ASSIGNED TASK: Please reproduce, exactly and in full, the lines from the one containing "R1: 1k (GND, X0) -> 1k (+5V, X0)" to the end of the material below.

DATA PROVIDED:
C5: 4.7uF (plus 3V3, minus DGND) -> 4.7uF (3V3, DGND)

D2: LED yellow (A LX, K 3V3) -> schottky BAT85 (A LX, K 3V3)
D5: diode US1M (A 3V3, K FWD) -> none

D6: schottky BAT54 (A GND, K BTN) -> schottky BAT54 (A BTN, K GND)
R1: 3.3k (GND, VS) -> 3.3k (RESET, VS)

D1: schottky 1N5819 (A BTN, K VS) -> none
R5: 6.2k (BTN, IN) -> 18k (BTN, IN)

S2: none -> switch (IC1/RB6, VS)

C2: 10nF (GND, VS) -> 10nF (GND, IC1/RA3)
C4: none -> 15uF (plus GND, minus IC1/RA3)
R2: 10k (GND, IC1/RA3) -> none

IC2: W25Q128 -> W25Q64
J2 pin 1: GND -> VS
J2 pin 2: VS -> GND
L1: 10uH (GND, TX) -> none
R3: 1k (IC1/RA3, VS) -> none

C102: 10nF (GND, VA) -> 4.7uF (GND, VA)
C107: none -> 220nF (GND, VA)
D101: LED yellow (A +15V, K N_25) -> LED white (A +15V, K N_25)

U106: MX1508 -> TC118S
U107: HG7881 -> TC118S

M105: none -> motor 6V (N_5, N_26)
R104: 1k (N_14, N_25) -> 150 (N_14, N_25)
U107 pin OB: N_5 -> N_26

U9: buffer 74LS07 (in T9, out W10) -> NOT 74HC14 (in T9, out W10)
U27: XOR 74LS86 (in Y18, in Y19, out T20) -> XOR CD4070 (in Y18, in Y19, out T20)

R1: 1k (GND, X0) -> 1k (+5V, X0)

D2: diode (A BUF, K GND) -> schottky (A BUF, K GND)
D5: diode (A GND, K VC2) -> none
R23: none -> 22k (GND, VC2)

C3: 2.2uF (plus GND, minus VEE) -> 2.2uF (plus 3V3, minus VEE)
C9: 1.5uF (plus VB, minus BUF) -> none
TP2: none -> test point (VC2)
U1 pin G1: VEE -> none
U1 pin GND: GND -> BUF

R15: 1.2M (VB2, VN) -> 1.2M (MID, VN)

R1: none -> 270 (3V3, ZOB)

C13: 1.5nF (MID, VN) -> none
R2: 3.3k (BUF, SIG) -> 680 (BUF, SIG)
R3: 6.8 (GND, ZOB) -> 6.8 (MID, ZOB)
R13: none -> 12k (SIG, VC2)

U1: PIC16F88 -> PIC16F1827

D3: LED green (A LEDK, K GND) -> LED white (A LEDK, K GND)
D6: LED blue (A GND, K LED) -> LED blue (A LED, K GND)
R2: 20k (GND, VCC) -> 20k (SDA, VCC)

RESPONSE FOR THIS EXERCISE:
R1: 1k (GND, X0) -> 1k (+5V, X0)

D2: diode (A BUF, K GND) -> schottky (A BUF, K GND)
D5: diode (A GND, K VC2) -> none
R23: none -> 22k (GND, VC2)

C3: 2.2uF (plus GND, minus VEE) -> 2.2uF (plus 3V3, minus VEE)
C9: 1.5uF (plus VB, minus BUF) -> none
TP2: none -> test point (VC2)
U1 pin G1: VEE -> none
U1 pin GND: GND -> BUF

R15: 1.2M (VB2, VN) -> 1.2M (MID, VN)

R1: none -> 270 (3V3, ZOB)

C13: 1.5nF (MID, VN) -> none
R2: 3.3k (BUF, SIG) -> 680 (BUF, SIG)
R3: 6.8 (GND, ZOB) -> 6.8 (MID, ZOB)
R13: none -> 12k (SIG, VC2)

U1: PIC16F88 -> PIC16F1827

D3: LED green (A LEDK, K GND) -> LED white (A LEDK, K GND)
D6: LED blue (A GND, K LED) -> LED blue (A LED, K GND)
R2: 20k (GND, VCC) -> 20k (SDA, VCC)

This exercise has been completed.